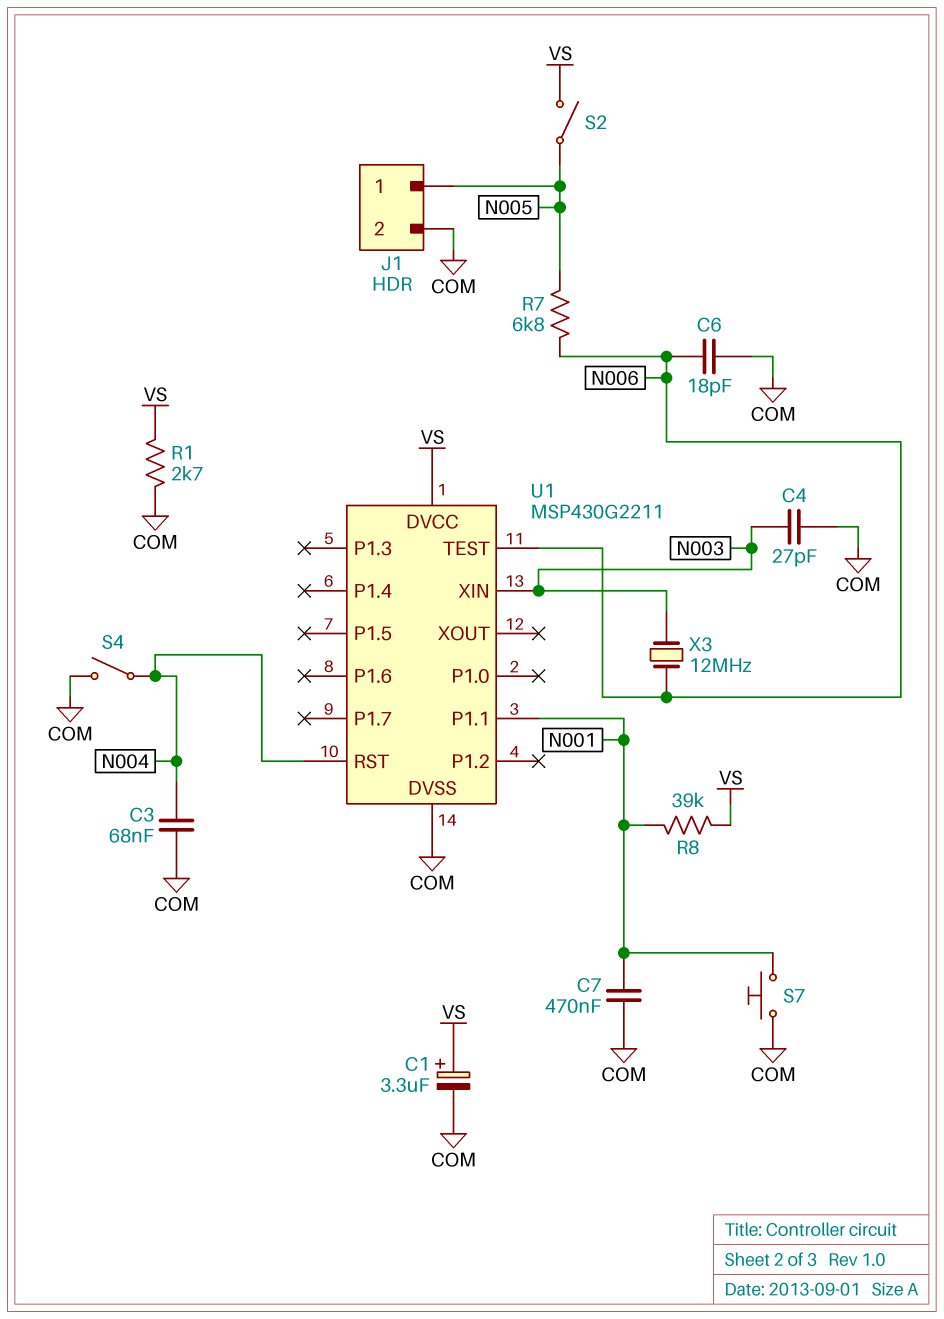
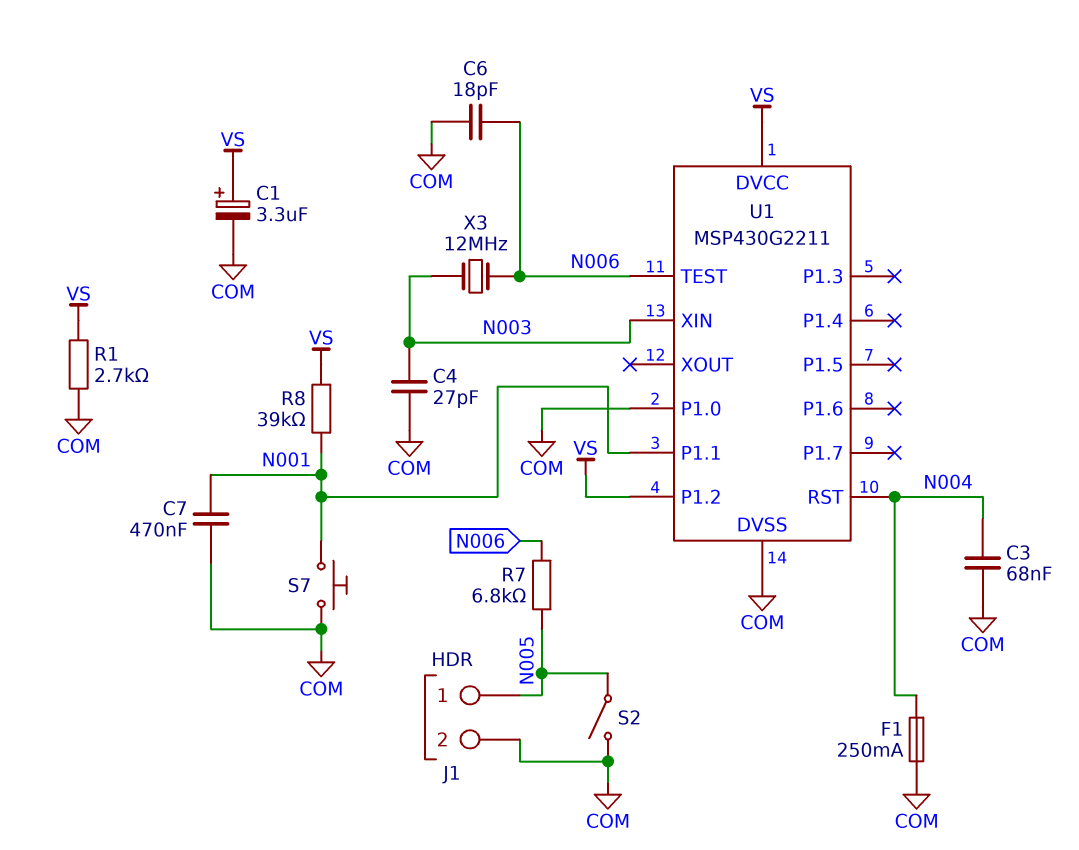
F1: none -> 250mA (COM, N004)
S2: switch (N005, VS) -> switch (COM, N005)
S4: switch (COM, N004) -> none
U1 pin P1.0: none -> COM
U1 pin P1.2: none -> VS

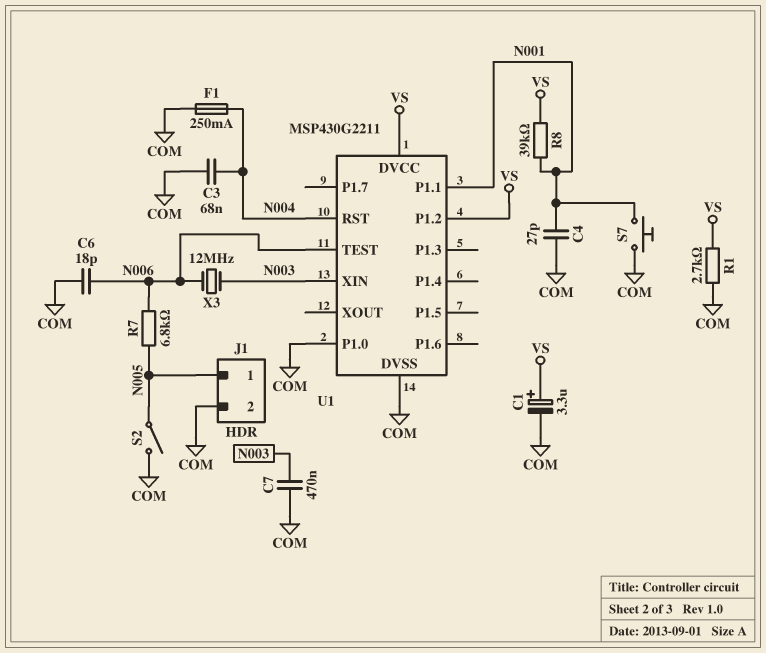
C4: 27pF (COM, N003) -> 27pF (COM, N001)
C7: 470nF (COM, N001) -> 470nF (COM, N003)

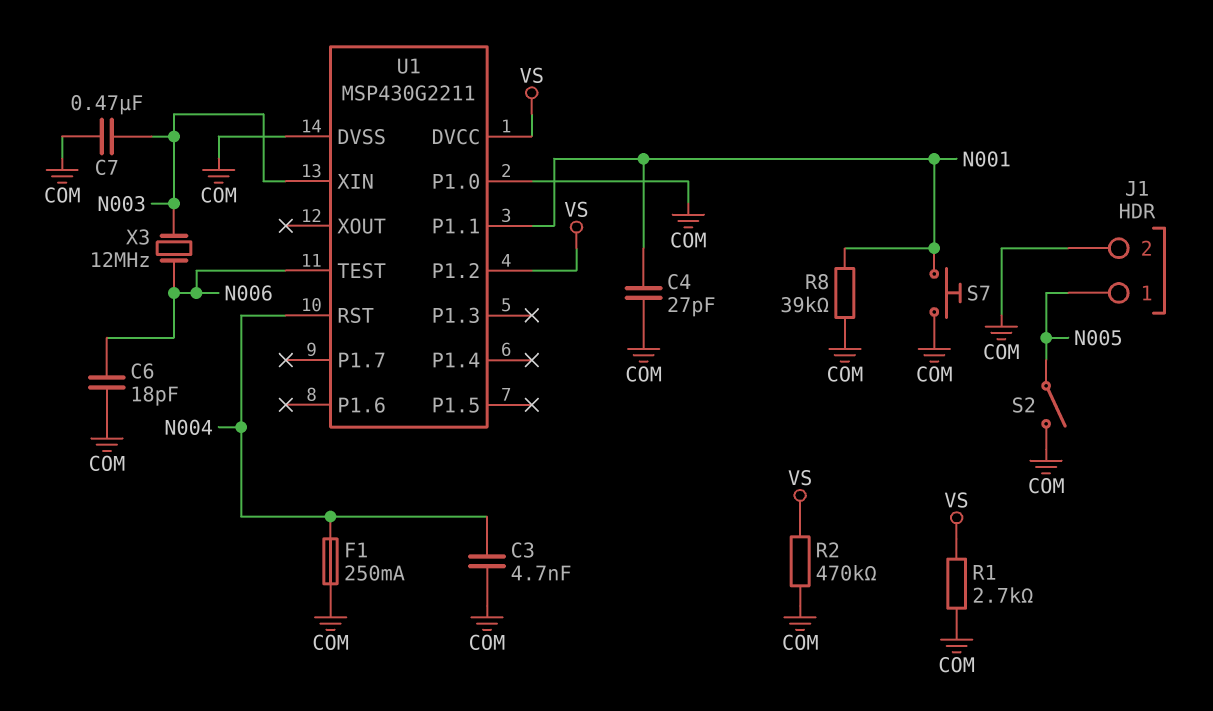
C1: 3.3uF (plus VS, minus COM) -> none
C3: 68nF (COM, N004) -> 4.7nF (COM, N004)
R2: none -> 470k (COM, VS)
R7: 6.8k (N005, N006) -> none
R8: 39k (N001, VS) -> 39k (COM, N001)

──────────

**Your task**
What lines of the preceding data include the string "none"? Pull them out.

**Result**
F1: none -> 250mA (COM, N004)
S4: switch (COM, N004) -> none
U1 pin P1.0: none -> COM
U1 pin P1.2: none -> VS
C1: 3.3uF (plus VS, minus COM) -> none
R2: none -> 470k (COM, VS)
R7: 6.8k (N005, N006) -> none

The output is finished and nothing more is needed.